Copy the lines from the first line through the line with "red circle: moved 5 px right, 3 px down", renaming each "semicircle" to "half circle" and leaving everything else unchanged.

Data records
——————

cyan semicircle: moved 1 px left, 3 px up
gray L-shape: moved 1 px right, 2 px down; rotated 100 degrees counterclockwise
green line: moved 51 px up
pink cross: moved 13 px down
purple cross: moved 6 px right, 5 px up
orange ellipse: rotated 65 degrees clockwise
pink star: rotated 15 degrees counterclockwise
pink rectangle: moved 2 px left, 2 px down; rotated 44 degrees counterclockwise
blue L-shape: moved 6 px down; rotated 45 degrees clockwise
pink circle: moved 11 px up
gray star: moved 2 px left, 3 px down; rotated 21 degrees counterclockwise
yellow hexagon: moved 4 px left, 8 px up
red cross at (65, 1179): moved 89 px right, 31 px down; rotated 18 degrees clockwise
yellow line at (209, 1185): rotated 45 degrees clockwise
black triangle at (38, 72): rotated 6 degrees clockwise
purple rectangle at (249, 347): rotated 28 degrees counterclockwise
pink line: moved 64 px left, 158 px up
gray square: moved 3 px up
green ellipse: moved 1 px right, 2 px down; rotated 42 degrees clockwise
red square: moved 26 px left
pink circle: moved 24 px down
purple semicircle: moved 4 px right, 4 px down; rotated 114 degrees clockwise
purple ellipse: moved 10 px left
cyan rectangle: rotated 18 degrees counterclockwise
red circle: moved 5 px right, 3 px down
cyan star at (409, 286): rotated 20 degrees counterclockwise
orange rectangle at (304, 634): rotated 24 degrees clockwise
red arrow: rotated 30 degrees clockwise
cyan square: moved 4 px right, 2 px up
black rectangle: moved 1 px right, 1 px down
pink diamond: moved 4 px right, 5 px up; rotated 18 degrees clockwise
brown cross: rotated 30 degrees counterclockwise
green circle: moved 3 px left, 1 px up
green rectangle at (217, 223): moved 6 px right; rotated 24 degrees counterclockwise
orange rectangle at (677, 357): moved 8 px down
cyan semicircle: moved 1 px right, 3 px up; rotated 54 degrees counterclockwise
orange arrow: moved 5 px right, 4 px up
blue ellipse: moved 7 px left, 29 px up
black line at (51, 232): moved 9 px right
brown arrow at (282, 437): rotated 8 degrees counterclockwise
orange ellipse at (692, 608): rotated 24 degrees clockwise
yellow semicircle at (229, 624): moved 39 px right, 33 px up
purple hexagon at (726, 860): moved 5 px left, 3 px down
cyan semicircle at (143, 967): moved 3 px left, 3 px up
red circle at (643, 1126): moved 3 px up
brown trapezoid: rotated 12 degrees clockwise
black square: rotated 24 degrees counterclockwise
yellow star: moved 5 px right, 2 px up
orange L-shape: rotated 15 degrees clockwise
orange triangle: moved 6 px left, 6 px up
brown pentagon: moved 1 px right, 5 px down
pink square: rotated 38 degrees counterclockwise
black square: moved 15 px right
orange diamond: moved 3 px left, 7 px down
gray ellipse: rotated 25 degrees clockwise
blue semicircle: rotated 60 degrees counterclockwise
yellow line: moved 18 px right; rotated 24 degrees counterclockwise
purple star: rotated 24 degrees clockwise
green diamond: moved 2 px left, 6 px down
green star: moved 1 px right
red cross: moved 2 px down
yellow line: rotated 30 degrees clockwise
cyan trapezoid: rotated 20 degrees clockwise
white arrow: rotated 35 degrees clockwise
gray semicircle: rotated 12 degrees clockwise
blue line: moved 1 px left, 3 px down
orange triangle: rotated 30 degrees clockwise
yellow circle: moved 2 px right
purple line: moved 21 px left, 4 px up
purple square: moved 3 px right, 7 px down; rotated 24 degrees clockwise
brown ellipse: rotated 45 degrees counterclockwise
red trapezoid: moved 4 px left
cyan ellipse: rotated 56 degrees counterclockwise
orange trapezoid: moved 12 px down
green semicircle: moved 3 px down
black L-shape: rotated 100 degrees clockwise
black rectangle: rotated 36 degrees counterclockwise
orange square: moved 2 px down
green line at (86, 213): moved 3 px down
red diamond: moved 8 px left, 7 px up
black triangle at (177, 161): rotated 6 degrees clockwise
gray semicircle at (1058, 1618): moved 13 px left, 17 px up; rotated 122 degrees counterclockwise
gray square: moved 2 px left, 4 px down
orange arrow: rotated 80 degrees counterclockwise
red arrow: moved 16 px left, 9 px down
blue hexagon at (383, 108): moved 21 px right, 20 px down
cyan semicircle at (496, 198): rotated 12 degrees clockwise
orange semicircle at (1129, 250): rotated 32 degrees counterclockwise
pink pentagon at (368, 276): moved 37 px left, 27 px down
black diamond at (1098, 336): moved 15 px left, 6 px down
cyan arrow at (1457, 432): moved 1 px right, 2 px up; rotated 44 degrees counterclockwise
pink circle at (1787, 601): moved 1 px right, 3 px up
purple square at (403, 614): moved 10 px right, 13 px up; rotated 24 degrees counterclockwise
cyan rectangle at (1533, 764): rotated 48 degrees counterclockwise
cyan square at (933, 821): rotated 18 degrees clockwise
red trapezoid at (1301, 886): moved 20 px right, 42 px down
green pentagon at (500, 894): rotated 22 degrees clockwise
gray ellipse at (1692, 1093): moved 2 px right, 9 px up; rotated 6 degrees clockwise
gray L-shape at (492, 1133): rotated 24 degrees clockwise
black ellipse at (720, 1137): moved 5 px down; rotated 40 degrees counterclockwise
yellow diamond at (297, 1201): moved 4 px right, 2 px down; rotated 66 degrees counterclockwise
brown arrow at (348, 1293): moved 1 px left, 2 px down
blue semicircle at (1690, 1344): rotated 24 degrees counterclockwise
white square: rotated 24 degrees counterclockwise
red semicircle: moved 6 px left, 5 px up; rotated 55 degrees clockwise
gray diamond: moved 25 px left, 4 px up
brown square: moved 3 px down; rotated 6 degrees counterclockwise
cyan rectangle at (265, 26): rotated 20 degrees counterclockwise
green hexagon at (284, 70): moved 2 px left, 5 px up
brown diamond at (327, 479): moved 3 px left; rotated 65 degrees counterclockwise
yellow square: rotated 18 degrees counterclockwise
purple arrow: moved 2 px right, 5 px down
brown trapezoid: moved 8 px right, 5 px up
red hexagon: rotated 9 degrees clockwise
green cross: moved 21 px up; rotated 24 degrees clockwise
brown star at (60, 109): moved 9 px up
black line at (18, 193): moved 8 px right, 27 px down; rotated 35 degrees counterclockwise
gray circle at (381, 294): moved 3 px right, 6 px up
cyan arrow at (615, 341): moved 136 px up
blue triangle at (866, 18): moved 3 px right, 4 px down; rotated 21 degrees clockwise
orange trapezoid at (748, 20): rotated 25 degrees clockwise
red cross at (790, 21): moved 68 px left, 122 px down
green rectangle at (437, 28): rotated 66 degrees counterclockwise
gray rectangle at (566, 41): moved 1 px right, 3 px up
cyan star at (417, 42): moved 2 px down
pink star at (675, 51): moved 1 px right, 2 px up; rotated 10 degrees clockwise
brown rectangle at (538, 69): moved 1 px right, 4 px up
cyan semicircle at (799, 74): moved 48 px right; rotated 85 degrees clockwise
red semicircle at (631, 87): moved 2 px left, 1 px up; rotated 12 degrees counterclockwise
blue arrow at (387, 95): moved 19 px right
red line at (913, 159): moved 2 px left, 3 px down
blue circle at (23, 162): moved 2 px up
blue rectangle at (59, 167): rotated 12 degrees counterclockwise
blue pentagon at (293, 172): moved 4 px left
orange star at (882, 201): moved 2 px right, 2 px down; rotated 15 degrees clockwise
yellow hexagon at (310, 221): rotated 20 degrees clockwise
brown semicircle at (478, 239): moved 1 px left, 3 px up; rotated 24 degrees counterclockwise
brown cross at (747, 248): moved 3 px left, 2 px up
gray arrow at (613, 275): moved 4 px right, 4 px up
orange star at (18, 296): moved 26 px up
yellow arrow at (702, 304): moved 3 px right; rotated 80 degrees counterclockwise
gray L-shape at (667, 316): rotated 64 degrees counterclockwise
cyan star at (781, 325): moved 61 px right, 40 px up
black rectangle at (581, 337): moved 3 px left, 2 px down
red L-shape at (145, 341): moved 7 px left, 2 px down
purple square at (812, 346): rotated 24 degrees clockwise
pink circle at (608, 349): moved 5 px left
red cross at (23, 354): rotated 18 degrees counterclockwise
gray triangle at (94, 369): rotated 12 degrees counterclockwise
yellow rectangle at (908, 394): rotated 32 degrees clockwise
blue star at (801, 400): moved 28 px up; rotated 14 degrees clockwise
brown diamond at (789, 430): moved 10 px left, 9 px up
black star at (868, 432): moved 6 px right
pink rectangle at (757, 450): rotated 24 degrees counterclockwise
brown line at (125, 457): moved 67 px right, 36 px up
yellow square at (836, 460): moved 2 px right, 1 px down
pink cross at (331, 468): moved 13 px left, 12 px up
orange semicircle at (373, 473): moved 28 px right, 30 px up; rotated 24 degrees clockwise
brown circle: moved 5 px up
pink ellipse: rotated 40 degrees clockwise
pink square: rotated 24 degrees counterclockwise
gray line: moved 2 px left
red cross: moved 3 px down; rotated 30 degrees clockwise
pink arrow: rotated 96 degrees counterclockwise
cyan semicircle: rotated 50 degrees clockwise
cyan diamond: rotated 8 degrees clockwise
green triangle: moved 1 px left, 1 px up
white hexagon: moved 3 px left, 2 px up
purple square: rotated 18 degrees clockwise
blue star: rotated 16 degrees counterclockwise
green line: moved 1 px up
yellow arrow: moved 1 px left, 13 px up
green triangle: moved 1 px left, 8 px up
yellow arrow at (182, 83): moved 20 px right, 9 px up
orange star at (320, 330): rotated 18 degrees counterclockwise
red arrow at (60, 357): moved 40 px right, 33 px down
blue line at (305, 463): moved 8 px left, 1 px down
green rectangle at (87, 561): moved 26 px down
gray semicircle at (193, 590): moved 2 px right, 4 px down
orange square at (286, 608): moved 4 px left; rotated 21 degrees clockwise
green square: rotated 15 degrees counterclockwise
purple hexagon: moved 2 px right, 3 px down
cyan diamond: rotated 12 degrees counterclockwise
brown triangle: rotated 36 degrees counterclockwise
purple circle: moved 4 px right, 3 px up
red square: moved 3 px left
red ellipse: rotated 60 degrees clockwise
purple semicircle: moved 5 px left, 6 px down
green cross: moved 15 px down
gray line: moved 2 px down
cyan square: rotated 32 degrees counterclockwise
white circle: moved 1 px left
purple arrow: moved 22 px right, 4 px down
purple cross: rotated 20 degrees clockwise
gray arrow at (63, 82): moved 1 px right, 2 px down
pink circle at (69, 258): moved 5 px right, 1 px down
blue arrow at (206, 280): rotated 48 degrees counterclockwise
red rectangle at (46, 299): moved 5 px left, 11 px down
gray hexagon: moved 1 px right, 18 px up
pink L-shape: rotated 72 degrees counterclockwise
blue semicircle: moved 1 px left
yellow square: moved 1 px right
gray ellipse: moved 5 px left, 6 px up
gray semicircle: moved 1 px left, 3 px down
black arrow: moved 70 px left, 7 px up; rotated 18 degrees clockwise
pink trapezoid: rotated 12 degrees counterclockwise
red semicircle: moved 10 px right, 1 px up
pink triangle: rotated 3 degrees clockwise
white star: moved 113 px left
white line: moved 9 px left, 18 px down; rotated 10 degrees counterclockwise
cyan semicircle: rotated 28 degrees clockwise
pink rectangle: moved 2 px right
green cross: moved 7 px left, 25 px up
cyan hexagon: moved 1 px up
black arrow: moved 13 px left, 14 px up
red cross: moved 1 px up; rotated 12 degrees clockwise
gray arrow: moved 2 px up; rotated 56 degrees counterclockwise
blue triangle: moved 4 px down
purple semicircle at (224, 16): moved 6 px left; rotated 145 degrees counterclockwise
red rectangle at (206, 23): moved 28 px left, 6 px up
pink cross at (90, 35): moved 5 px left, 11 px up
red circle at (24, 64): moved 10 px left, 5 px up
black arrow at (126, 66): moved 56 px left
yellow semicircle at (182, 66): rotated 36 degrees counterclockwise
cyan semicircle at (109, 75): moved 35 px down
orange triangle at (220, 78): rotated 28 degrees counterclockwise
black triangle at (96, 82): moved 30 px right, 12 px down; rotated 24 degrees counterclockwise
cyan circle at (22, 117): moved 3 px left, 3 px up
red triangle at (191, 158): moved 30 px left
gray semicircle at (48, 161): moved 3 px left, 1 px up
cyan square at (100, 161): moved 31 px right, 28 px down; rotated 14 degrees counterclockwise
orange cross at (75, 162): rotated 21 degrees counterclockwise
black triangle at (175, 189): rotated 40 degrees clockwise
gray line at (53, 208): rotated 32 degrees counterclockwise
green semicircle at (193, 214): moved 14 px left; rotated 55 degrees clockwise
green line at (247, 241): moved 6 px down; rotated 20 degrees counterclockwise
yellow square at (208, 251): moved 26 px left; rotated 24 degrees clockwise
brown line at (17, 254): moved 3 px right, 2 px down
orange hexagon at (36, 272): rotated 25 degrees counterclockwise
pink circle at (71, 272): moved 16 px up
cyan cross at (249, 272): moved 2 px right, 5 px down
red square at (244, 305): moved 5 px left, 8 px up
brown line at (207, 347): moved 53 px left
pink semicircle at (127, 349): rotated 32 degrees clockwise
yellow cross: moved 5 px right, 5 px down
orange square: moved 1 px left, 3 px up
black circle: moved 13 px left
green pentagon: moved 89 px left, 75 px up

——————

§ Task output
cyan half circle: moved 1 px left, 3 px up
gray L-shape: moved 1 px right, 2 px down; rotated 100 degrees counterclockwise
green line: moved 51 px up
pink cross: moved 13 px down
purple cross: moved 6 px right, 5 px up
orange ellipse: rotated 65 degrees clockwise
pink star: rotated 15 degrees counterclockwise
pink rectangle: moved 2 px left, 2 px down; rotated 44 degrees counterclockwise
blue L-shape: moved 6 px down; rotated 45 degrees clockwise
pink circle: moved 11 px up
gray star: moved 2 px left, 3 px down; rotated 21 degrees counterclockwise
yellow hexagon: moved 4 px left, 8 px up
red cross at (65, 1179): moved 89 px right, 31 px down; rotated 18 degrees clockwise
yellow line at (209, 1185): rotated 45 degrees clockwise
black triangle at (38, 72): rotated 6 degrees clockwise
purple rectangle at (249, 347): rotated 28 degrees counterclockwise
pink line: moved 64 px left, 158 px up
gray square: moved 3 px up
green ellipse: moved 1 px right, 2 px down; rotated 42 degrees clockwise
red square: moved 26 px left
pink circle: moved 24 px down
purple half circle: moved 4 px right, 4 px down; rotated 114 degrees clockwise
purple ellipse: moved 10 px left
cyan rectangle: rotated 18 degrees counterclockwise
red circle: moved 5 px right, 3 px down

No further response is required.